## INPUT DATA

------------------------------

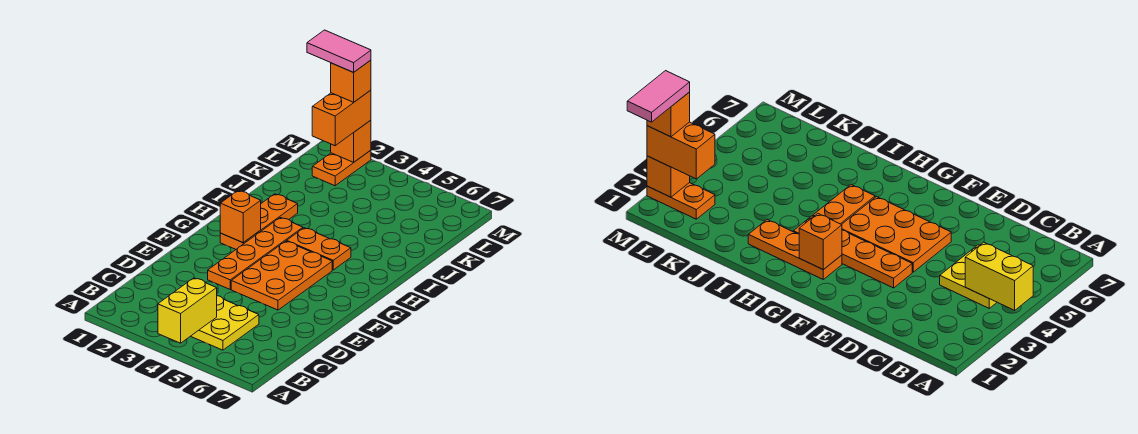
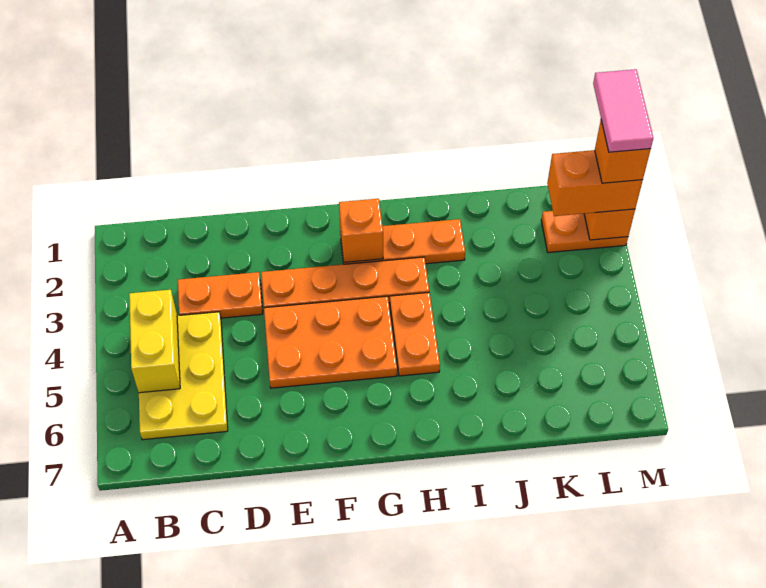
yellow brick A4:B4 level 2 -> yellow brick B4:B5 level 2
yellow plate B4:C5 level 1 -> yellow plate B4:C6 level 1
none -> orange plate C3:D3 level 1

------------------------------

## EXERCISE
For this task, give the full listing again verbatim and keep out every picture.

## EXERCISE OUTPUT
yellow brick A4:B4 level 2 -> yellow brick B4:B5 level 2
yellow plate B4:C5 level 1 -> yellow plate B4:C6 level 1
none -> orange plate C3:D3 level 1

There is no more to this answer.